REQUIRED ACTION: A word-for-word copy of the data is what's wanted; pictures stay out of it.

#### DATA SHOWN

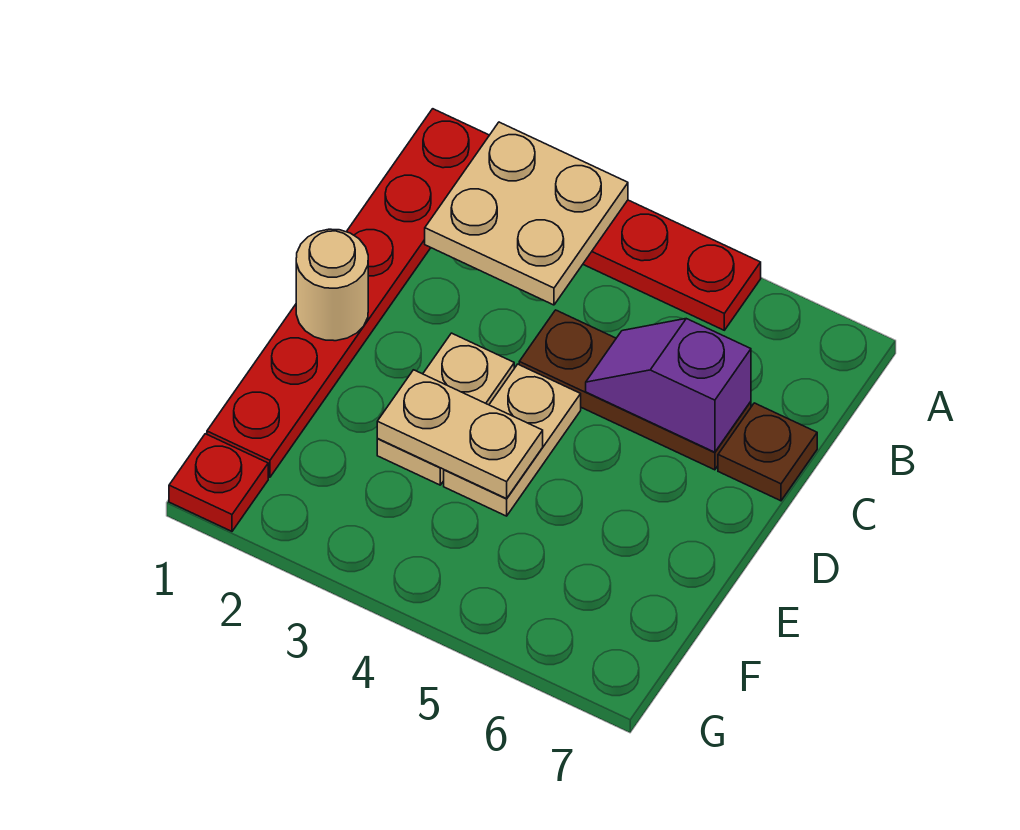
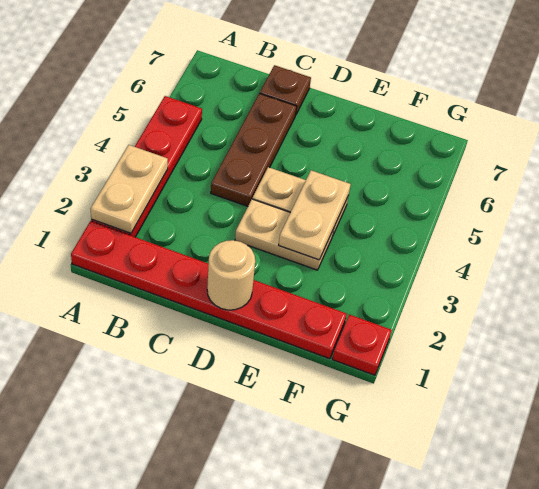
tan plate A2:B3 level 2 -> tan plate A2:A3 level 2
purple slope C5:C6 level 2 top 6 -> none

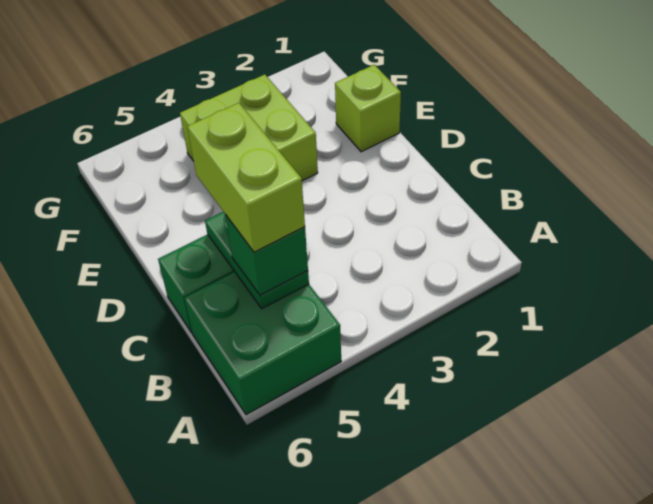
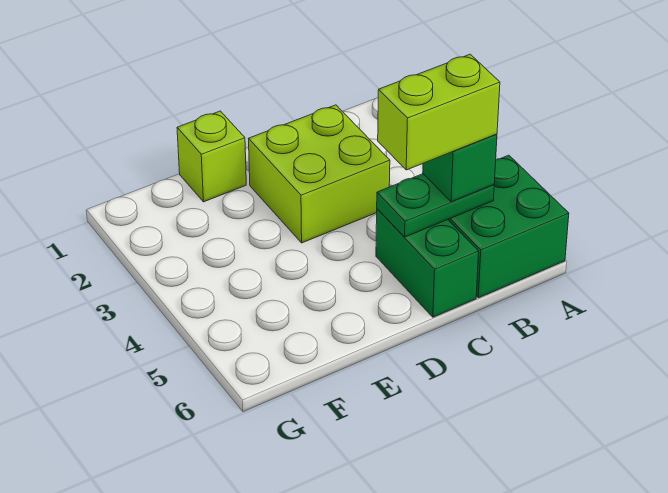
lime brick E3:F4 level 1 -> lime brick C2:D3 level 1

########

YOUR RESPONSE:
tan plate A2:B3 level 2 -> tan plate A2:A3 level 2
purple slope C5:C6 level 2 top 6 -> none

lime brick E3:F4 level 1 -> lime brick C2:D3 level 1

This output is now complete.